* DESCRIPTION OF THE TASK: Return every line in the data below that contains the string "instrumentName", matching case exactly.

* DATASET CONTENT:
□ □ □ □

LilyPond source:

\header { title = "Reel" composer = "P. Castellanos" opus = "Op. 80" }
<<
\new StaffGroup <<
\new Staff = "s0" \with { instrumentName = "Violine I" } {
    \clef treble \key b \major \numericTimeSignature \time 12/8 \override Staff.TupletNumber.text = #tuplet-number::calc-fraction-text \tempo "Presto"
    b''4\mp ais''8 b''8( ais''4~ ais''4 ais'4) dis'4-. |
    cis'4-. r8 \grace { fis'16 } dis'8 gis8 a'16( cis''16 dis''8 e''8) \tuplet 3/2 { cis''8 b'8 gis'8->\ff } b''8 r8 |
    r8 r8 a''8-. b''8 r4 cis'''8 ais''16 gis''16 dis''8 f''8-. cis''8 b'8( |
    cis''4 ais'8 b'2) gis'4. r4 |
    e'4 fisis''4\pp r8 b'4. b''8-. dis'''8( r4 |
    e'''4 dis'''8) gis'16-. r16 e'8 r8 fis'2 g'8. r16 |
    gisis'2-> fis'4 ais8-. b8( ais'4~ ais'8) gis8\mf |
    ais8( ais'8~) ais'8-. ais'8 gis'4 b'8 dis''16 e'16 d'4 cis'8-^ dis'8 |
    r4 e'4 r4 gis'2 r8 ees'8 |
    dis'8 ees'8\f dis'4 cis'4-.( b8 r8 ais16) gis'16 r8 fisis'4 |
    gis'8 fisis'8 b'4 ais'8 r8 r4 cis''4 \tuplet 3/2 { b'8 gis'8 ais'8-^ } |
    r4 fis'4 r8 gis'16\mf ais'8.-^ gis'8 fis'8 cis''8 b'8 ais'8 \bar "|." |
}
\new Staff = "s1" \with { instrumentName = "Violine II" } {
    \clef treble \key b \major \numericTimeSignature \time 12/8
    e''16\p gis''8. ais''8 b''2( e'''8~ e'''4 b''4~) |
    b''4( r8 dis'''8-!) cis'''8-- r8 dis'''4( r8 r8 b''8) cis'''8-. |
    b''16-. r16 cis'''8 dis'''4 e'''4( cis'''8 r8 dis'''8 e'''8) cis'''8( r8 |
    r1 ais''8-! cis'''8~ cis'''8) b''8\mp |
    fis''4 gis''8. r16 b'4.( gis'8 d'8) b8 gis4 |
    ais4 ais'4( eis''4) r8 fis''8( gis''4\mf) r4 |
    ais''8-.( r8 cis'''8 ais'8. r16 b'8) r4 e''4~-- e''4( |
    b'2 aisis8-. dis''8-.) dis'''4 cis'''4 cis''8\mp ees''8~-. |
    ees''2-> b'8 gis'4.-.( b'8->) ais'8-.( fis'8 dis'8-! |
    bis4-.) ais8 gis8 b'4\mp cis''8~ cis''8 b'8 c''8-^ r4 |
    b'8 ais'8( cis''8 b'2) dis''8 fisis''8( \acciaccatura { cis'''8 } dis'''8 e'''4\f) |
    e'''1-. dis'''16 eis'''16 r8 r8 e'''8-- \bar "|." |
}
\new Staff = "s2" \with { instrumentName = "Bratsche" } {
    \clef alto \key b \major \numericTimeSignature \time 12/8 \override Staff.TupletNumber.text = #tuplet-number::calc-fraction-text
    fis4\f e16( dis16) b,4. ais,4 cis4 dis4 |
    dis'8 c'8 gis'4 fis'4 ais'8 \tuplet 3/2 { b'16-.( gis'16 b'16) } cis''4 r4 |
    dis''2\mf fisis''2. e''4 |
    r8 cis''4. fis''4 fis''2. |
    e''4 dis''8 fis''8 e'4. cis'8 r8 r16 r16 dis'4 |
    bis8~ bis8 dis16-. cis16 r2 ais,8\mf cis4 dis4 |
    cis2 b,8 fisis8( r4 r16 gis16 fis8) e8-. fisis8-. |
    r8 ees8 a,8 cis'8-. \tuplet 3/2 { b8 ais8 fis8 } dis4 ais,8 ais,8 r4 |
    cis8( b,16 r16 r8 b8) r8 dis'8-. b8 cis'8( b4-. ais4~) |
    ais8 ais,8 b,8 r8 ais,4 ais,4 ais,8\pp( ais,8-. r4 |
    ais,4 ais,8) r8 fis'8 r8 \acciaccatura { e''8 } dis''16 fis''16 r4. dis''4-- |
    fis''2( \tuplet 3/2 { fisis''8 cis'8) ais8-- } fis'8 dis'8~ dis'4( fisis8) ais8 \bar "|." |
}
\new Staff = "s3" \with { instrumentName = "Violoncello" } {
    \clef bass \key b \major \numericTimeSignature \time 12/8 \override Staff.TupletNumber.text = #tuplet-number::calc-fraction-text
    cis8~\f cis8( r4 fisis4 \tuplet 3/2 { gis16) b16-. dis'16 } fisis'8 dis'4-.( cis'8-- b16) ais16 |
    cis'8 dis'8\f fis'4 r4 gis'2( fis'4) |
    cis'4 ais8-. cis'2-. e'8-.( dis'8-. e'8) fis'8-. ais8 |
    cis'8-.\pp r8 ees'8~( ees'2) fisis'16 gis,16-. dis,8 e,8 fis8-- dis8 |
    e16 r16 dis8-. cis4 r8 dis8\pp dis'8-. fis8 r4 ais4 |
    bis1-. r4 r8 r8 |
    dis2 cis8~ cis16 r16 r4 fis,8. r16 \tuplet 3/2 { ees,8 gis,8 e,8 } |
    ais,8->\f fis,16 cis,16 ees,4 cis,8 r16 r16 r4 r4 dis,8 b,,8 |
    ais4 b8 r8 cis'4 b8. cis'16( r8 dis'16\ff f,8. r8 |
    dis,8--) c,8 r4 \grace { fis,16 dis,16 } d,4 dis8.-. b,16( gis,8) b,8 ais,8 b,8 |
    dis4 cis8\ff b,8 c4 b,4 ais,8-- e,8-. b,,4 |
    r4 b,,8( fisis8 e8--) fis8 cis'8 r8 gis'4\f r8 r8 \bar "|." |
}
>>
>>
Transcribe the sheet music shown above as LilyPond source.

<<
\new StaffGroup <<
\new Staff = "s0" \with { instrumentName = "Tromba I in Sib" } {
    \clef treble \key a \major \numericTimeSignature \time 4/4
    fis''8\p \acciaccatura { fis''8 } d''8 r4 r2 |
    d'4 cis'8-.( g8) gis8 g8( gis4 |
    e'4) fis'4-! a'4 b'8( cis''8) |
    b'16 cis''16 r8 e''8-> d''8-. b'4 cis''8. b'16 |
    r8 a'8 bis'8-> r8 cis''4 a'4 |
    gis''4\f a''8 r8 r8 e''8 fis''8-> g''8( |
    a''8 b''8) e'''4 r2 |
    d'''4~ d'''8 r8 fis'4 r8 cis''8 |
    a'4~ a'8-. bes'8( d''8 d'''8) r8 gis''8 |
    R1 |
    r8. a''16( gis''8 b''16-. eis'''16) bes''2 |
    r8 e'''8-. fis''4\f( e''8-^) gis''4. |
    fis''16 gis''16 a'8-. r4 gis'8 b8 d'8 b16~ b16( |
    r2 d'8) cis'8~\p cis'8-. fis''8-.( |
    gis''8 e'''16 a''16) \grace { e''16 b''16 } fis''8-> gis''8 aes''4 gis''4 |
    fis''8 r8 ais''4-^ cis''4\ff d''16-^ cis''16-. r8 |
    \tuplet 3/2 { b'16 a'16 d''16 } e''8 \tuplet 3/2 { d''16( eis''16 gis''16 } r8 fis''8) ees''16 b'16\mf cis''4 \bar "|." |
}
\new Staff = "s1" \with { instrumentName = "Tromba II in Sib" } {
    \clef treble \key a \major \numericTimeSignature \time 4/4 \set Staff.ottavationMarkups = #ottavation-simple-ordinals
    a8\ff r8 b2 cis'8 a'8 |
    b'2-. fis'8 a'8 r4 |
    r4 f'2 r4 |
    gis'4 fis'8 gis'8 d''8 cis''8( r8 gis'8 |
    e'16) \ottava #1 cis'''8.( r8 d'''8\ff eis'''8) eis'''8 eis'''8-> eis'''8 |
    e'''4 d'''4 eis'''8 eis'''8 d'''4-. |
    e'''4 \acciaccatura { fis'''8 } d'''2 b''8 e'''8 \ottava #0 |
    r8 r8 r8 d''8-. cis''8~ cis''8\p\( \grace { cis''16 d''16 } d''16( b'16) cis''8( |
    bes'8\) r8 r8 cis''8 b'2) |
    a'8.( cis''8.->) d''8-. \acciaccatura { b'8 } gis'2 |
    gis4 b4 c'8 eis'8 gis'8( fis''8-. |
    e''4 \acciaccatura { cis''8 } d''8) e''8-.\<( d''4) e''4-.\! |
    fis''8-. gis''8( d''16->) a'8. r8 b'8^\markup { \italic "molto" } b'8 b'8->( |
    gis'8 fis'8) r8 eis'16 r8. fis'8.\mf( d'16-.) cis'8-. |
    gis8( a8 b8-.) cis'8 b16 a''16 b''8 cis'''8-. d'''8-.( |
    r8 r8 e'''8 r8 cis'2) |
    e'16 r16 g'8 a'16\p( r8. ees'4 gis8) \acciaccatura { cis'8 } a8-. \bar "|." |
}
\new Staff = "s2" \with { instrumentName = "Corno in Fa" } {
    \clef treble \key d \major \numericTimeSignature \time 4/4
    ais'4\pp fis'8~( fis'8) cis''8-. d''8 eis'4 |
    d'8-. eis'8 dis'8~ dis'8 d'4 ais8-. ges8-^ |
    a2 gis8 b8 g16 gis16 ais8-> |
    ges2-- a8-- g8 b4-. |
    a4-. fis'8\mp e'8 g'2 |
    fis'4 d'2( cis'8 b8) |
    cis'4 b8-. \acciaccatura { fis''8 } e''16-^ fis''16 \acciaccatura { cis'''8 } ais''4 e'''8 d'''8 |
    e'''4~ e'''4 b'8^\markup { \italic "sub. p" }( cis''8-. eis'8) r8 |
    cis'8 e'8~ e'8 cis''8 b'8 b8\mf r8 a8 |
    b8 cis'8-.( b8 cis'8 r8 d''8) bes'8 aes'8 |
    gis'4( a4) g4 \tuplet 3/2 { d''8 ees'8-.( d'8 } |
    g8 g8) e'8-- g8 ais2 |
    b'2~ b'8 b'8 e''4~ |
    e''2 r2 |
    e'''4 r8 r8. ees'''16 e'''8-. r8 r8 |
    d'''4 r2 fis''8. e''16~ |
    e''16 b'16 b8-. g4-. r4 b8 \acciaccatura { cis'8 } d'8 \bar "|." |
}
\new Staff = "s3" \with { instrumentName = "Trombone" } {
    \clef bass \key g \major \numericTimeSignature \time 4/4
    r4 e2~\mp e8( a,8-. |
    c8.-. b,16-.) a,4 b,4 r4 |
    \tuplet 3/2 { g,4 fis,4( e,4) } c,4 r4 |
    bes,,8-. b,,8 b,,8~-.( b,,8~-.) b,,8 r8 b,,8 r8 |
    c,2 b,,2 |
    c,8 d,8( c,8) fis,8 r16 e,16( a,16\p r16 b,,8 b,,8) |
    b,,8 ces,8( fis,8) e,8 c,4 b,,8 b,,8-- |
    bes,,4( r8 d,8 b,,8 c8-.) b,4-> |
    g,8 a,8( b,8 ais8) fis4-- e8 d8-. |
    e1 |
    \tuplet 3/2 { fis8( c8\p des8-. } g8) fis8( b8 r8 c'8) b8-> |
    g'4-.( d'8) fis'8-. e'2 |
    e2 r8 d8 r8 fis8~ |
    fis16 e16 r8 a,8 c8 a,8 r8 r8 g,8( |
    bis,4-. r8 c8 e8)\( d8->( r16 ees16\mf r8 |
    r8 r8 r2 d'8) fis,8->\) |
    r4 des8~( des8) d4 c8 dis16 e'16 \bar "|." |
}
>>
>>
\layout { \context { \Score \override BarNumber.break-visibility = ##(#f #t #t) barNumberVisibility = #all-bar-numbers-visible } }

□ □ □ □

* SOLUTION TO THIS PROBLEM:
\new Staff = "s0" \with { instrumentName = "Violine I" } {
\new Staff = "s1" \with { instrumentName = "Violine II" } {
\new Staff = "s2" \with { instrumentName = "Bratsche" } {
\new Staff = "s3" \with { instrumentName = "Violoncello" } {
\new Staff = "s0" \with { instrumentName = "Tromba I in Sib" } {
\new Staff = "s1" \with { instrumentName = "Tromba II in Sib" } {
\new Staff = "s2" \with { instrumentName = "Corno in Fa" } {
\new Staff = "s3" \with { instrumentName = "Trombone" } {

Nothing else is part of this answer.